··· Dataset ···
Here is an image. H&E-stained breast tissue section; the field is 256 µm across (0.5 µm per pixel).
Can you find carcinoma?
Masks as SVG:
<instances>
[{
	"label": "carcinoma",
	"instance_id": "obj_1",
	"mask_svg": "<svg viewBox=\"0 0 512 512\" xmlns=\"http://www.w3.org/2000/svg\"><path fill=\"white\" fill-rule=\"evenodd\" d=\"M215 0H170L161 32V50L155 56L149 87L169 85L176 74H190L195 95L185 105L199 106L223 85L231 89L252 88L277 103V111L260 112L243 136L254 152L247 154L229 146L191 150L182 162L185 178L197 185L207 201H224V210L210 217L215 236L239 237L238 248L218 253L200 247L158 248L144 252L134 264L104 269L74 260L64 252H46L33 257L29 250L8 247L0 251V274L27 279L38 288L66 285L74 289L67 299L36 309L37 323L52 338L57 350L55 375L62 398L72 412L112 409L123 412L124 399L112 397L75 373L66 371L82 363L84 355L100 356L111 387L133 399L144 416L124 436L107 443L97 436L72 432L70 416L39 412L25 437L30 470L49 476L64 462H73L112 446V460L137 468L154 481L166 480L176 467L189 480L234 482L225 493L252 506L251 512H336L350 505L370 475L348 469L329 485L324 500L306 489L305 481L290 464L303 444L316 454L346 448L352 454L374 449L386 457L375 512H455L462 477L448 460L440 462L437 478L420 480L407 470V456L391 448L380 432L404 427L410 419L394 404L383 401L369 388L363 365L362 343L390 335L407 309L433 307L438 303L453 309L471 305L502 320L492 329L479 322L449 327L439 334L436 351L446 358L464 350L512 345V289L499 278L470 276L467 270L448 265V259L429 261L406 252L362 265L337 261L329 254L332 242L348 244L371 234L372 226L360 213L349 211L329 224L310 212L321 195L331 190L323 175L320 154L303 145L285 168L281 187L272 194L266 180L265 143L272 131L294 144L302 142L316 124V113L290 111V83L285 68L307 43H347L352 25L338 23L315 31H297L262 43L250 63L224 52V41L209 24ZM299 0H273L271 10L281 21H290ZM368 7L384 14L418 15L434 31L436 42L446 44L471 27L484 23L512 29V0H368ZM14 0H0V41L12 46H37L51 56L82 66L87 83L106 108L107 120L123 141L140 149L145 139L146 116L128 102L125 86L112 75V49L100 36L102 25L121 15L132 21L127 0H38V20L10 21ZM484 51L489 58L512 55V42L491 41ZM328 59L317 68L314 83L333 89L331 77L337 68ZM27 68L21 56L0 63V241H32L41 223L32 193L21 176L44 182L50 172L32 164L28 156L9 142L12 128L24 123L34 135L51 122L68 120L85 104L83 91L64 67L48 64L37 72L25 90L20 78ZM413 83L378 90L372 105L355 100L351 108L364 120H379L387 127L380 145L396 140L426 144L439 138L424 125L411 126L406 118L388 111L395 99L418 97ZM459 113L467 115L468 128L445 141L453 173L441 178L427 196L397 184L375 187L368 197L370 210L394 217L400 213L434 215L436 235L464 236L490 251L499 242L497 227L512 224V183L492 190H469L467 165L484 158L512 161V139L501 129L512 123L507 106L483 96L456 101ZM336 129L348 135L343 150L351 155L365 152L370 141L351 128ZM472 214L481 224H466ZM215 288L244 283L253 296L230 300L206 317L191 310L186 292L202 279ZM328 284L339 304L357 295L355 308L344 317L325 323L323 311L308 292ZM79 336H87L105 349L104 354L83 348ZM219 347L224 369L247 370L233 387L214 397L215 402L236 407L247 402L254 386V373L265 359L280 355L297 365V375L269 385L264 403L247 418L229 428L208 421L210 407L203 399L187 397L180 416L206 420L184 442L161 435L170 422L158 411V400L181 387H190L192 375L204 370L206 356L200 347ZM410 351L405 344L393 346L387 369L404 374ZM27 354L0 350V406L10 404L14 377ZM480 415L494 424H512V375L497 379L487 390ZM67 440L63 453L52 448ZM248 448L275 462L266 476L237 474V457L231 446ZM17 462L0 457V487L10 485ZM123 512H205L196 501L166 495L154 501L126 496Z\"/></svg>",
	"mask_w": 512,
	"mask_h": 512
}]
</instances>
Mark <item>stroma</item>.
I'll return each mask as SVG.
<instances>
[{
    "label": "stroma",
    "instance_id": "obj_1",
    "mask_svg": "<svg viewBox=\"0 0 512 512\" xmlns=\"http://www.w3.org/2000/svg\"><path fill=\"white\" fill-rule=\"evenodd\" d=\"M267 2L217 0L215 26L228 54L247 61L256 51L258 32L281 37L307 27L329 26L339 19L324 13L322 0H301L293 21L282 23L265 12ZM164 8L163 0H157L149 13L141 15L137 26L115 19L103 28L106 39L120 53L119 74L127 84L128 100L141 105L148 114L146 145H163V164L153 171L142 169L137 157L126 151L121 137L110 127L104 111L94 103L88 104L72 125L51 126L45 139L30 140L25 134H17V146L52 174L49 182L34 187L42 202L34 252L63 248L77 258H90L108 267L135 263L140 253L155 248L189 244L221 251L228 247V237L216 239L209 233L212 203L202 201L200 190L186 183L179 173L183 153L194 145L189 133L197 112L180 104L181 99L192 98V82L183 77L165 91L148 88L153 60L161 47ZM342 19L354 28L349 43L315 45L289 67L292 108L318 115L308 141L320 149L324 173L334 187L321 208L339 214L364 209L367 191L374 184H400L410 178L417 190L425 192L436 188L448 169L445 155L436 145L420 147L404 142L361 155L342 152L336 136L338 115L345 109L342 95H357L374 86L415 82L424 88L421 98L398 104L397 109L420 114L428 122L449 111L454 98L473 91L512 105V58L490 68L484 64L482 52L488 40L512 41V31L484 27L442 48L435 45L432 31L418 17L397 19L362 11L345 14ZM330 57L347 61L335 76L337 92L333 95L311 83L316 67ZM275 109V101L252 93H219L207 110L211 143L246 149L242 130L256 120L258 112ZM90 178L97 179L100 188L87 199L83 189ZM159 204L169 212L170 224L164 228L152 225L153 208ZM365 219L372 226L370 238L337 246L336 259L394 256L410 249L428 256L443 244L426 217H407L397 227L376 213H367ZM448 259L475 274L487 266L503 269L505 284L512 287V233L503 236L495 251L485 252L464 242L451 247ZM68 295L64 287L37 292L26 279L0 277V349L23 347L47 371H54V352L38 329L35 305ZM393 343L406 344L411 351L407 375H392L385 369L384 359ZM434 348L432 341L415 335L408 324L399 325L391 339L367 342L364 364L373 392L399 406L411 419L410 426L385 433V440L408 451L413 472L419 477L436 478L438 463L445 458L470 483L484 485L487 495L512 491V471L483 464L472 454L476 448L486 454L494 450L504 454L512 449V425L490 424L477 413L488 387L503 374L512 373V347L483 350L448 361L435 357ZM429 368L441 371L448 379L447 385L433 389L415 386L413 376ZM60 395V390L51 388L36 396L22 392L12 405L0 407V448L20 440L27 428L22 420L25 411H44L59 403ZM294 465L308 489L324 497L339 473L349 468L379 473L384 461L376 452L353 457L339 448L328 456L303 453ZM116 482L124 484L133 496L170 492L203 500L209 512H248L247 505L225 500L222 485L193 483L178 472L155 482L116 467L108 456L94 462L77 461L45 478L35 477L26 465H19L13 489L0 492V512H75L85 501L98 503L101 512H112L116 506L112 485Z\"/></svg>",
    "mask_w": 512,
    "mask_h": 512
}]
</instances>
···
Task prompt →
Copy all lines from the data that hold the word "carcinoma".

Exercise solution →
Can you find carcinoma?
	"label": "carcinoma",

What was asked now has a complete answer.